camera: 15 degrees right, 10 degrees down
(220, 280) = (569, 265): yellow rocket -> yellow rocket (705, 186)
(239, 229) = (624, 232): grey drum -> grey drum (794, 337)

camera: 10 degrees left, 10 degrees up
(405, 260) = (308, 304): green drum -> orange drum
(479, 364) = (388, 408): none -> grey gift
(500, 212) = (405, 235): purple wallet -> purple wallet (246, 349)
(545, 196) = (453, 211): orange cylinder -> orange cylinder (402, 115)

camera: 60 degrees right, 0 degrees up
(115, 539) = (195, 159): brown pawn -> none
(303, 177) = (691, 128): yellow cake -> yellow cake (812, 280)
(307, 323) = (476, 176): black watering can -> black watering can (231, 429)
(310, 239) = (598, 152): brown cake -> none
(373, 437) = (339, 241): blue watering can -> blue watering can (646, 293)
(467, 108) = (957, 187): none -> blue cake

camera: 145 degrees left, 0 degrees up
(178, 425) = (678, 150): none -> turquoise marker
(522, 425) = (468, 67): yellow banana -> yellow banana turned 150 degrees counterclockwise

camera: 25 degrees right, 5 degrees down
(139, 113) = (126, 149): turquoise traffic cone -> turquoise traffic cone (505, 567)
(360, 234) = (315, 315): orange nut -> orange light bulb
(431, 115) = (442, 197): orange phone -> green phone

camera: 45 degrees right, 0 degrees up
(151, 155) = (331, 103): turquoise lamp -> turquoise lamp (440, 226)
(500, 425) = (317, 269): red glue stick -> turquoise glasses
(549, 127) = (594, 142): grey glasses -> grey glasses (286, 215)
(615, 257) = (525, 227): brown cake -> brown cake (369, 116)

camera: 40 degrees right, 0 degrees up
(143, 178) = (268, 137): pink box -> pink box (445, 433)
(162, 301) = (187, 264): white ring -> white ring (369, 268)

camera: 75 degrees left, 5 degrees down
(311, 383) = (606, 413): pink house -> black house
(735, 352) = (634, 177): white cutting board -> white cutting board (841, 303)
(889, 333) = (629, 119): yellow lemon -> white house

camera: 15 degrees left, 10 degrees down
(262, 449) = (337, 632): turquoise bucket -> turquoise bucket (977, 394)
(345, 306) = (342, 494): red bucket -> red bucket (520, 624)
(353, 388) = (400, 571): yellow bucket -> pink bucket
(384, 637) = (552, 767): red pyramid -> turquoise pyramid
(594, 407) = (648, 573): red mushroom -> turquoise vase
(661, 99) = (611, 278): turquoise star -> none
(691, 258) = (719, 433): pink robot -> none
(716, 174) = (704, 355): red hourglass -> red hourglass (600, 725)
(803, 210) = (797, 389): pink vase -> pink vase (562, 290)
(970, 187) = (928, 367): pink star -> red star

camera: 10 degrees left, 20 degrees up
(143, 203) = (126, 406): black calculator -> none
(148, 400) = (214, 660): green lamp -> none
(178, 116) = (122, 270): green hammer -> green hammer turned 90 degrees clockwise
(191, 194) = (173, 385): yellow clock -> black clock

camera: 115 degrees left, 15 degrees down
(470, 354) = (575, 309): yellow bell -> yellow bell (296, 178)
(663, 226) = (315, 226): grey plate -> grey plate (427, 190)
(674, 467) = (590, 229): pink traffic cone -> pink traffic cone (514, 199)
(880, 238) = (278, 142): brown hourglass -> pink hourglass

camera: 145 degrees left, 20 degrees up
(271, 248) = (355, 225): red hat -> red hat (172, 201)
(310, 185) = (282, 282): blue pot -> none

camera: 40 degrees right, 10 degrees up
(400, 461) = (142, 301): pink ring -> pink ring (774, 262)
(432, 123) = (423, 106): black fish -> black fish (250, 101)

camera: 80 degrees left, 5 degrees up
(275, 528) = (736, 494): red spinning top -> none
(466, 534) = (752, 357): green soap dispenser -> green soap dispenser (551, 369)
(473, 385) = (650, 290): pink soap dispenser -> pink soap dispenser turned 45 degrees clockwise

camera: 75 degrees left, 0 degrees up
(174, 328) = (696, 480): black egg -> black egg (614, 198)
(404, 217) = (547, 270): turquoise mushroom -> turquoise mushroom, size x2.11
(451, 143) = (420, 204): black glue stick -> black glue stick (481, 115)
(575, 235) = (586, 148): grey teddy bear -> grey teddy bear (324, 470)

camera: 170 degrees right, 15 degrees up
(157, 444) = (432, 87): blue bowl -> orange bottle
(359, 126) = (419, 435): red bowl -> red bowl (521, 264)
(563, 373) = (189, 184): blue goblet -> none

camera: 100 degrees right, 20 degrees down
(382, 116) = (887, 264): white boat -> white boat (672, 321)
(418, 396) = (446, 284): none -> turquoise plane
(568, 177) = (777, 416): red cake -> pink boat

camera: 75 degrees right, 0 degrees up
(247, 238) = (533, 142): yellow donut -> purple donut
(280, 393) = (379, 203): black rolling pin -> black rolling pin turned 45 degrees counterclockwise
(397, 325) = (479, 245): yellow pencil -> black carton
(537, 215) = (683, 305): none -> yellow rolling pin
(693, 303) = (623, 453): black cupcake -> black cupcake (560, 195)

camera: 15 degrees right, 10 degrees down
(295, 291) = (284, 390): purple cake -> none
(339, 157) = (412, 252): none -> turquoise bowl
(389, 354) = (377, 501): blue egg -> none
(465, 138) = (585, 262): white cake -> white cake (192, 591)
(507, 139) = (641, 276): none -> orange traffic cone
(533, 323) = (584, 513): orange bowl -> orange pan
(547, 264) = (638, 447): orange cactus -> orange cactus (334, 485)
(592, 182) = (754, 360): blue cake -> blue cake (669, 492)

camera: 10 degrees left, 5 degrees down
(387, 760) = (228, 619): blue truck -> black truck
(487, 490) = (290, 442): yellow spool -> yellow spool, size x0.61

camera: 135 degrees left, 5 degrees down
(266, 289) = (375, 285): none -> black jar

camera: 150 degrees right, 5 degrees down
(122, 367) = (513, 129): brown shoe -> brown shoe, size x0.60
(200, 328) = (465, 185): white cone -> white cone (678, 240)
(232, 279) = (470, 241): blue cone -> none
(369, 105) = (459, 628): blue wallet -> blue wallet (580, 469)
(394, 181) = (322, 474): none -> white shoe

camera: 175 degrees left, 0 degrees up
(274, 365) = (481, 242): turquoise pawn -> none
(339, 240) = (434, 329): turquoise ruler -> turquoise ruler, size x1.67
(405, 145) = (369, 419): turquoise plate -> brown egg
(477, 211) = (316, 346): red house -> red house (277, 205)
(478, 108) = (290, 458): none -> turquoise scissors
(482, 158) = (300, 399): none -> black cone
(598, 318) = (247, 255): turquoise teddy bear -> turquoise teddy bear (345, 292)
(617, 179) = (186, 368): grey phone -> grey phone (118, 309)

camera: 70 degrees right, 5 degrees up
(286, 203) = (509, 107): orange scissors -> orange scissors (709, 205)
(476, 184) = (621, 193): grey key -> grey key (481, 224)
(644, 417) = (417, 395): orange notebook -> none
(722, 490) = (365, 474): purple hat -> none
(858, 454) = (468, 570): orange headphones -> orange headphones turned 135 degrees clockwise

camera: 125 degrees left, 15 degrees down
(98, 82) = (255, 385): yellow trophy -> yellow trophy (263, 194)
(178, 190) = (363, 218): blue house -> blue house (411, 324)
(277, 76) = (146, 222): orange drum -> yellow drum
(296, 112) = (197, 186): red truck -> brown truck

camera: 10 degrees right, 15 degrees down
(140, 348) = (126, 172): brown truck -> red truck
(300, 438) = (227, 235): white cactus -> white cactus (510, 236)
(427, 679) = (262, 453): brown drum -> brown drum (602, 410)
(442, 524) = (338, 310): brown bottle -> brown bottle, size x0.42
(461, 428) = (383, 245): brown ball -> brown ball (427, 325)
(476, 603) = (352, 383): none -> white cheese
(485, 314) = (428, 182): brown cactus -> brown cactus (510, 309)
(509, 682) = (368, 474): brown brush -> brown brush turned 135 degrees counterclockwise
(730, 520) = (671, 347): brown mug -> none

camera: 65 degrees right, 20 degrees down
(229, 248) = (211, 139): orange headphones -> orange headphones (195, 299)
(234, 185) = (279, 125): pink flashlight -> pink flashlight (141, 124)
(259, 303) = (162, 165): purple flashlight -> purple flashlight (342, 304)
######
Reproduce, please, the lines of the material from its first line down to the line containing "(479, 364) = (388, 408): none -> grey gift", keeping both ends and nothing beyond them.

camera: 15 degrees right, 10 degrees down
(220, 280) = (569, 265): yellow rocket -> yellow rocket (705, 186)
(239, 229) = (624, 232): grey drum -> grey drum (794, 337)

camera: 10 degrees left, 10 degrees up
(405, 260) = (308, 304): green drum -> orange drum
(479, 364) = (388, 408): none -> grey gift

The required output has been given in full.